[Before-and-after object lists]
__________

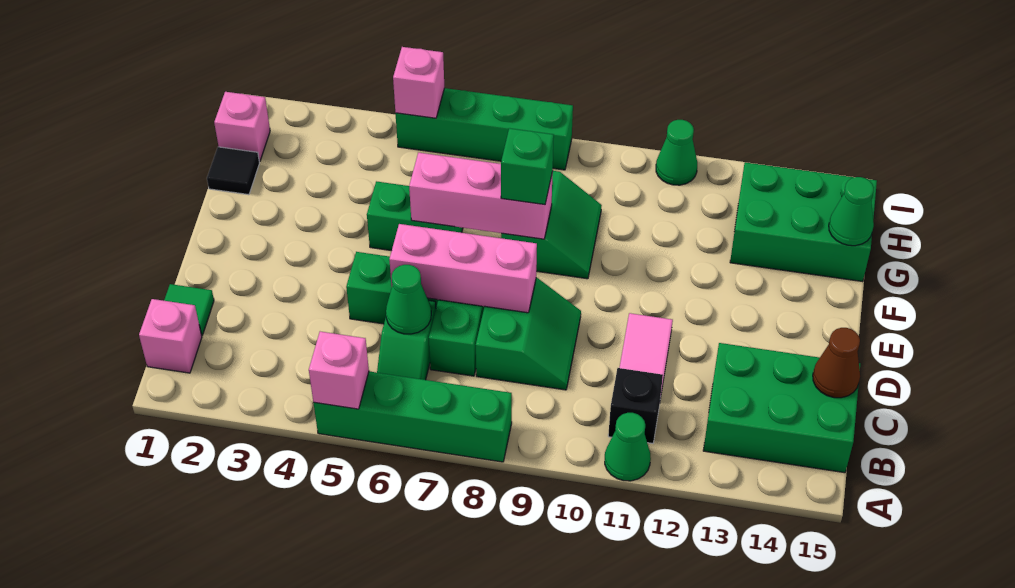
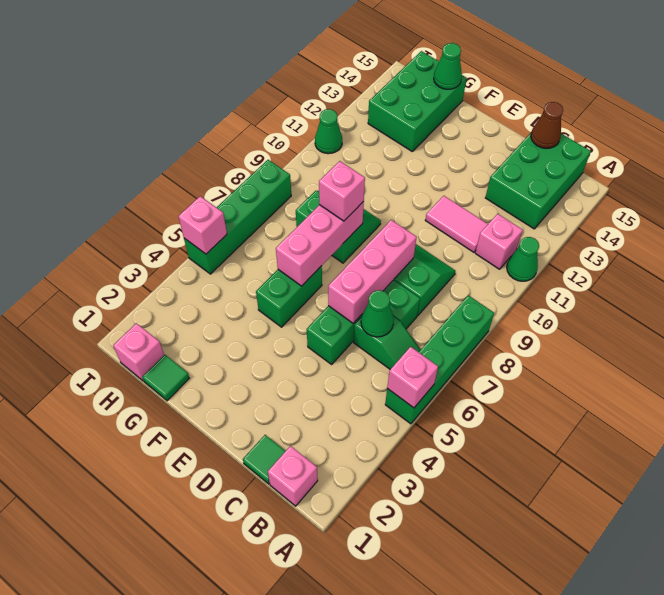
black brick B11 level 1 -> pink brick B11 level 1
green brick F8 level 3 -> pink brick F8 level 3
black tile G1 level 1 -> green tile G1 level 1

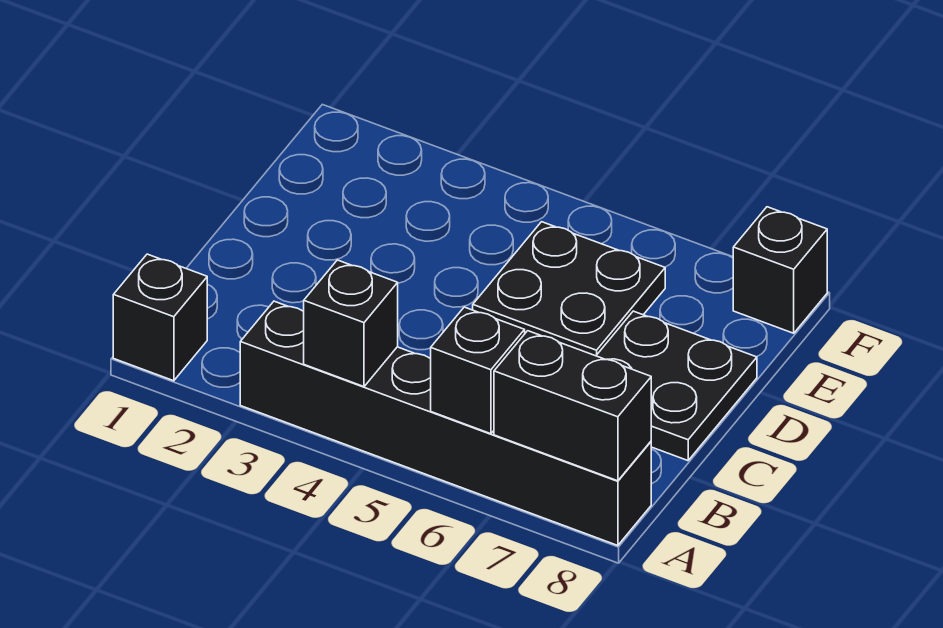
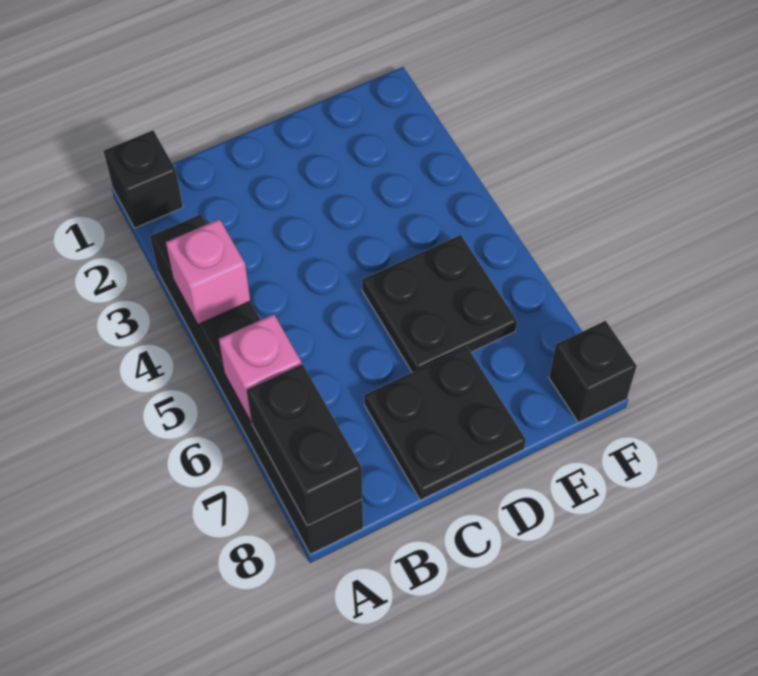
black brick A4 level 2 -> pink brick A4 level 2
black brick A6 level 2 -> pink brick A6 level 2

__________

_Your instructions_.
Omit the pictures, then give every record back exactly as it stands.

_Answer to the problem_.
black brick B11 level 1 -> pink brick B11 level 1
green brick F8 level 3 -> pink brick F8 level 3
black tile G1 level 1 -> green tile G1 level 1

black brick A4 level 2 -> pink brick A4 level 2
black brick A6 level 2 -> pink brick A6 level 2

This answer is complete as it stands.